PROBLEM.
Wherever the string "each" appears in the listing, copy that line.

DATA TO USE Start Marker

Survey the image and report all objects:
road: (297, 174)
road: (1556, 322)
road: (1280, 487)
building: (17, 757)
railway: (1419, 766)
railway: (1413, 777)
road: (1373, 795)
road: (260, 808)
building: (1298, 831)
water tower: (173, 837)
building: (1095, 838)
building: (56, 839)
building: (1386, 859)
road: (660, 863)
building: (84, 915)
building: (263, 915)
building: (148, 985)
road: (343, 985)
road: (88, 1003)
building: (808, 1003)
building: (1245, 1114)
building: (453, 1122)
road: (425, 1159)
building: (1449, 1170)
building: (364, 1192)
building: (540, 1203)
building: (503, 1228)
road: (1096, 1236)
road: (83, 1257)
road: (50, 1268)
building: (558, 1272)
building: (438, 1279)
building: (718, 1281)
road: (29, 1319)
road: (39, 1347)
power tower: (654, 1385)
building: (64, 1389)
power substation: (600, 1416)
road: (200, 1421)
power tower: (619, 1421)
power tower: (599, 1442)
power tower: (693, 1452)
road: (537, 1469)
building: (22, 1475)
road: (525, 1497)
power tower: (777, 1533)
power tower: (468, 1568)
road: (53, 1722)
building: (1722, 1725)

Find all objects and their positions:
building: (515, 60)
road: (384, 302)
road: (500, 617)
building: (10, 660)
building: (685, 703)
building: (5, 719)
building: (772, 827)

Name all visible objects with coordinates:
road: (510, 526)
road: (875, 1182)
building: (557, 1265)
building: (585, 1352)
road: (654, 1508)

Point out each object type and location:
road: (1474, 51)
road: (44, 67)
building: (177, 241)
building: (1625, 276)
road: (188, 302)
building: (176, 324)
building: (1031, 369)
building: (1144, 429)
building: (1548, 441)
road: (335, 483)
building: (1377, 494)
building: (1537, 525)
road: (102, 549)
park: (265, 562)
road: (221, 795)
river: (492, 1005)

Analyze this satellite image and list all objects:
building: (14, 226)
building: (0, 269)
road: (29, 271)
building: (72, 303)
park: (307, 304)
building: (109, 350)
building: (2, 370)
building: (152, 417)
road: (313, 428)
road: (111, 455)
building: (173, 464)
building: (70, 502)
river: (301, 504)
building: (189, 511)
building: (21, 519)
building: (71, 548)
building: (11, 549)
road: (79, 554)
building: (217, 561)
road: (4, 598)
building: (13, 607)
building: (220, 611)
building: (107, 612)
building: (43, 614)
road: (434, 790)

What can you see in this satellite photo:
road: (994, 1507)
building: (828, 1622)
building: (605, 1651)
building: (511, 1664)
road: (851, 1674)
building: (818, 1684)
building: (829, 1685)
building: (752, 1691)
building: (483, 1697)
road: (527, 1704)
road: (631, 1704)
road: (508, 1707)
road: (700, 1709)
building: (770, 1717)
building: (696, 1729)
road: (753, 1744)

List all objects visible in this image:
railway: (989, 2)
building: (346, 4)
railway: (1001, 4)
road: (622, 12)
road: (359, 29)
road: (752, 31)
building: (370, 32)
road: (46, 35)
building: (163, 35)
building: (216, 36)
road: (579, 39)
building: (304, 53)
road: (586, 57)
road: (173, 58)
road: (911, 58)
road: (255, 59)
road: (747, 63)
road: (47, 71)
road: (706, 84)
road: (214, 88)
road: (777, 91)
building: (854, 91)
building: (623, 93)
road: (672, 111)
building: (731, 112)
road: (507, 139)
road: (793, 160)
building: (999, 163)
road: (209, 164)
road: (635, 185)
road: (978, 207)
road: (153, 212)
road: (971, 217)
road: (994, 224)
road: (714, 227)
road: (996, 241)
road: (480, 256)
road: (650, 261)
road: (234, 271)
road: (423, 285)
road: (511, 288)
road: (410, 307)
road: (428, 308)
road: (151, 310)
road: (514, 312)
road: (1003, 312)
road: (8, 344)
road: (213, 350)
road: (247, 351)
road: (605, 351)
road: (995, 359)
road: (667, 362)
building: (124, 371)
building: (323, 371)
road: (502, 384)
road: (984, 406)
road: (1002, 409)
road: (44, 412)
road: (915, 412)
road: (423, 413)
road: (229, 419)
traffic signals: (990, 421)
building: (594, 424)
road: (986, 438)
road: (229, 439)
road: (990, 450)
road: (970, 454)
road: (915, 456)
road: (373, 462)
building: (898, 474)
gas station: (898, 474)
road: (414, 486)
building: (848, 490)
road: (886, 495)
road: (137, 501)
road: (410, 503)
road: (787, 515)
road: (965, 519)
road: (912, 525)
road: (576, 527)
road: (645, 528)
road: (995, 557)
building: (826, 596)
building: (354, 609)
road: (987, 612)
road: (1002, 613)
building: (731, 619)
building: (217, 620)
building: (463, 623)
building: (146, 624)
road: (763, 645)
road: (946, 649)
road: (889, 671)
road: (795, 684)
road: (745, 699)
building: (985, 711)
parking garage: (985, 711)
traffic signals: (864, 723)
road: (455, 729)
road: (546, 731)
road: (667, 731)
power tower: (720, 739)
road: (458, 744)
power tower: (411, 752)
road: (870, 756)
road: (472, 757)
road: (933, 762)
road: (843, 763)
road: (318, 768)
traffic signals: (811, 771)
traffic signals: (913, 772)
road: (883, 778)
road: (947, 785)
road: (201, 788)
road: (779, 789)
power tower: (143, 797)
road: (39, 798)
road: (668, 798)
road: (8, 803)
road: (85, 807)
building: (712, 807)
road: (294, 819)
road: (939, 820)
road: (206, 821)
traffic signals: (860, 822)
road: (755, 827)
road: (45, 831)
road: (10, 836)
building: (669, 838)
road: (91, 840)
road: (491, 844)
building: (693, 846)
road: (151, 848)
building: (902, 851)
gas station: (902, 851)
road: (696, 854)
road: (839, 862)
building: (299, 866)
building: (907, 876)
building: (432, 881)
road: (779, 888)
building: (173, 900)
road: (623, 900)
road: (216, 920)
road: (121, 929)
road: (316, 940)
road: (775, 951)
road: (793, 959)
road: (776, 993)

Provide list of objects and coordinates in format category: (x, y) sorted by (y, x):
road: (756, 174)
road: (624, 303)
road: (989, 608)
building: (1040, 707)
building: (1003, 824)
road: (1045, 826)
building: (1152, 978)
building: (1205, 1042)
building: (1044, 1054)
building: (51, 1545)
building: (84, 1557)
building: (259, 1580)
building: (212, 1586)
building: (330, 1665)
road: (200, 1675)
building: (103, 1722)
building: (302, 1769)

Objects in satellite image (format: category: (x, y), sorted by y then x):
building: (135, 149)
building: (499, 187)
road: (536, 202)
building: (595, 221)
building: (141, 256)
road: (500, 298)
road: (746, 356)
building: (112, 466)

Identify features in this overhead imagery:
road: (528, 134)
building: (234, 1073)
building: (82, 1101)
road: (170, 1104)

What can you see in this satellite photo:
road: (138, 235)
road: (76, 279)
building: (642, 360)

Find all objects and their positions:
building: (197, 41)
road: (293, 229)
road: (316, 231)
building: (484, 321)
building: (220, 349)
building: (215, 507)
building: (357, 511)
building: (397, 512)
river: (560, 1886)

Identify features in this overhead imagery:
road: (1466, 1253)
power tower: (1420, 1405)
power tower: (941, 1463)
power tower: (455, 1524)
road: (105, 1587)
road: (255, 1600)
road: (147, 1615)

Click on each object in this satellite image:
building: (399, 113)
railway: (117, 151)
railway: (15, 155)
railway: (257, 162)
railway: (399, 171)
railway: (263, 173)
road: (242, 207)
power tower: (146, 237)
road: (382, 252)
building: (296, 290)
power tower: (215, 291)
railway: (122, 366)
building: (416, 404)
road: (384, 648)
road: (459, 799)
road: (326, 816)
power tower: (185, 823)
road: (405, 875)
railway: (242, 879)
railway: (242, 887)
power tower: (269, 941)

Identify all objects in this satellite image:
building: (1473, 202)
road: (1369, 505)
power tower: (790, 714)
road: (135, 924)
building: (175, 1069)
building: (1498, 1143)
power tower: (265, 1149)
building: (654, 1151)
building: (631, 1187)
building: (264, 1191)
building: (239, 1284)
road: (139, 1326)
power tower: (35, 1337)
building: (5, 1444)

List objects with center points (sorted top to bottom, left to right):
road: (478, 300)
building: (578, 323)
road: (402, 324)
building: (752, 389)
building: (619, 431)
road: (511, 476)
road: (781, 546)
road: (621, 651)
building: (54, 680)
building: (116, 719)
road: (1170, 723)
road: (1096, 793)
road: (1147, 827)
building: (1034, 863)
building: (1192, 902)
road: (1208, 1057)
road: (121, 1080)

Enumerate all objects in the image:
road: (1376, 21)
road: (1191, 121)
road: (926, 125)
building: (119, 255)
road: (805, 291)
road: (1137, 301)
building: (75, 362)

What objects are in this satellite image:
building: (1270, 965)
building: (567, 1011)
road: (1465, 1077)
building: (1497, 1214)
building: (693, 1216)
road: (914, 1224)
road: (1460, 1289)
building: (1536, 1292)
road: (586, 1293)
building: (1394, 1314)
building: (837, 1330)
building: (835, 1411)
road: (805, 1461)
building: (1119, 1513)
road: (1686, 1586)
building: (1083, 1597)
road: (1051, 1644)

DATA TO USE End Marker

RESULT OF THE TASK.
Point out each object type and location:
Click on each object in this satellite image:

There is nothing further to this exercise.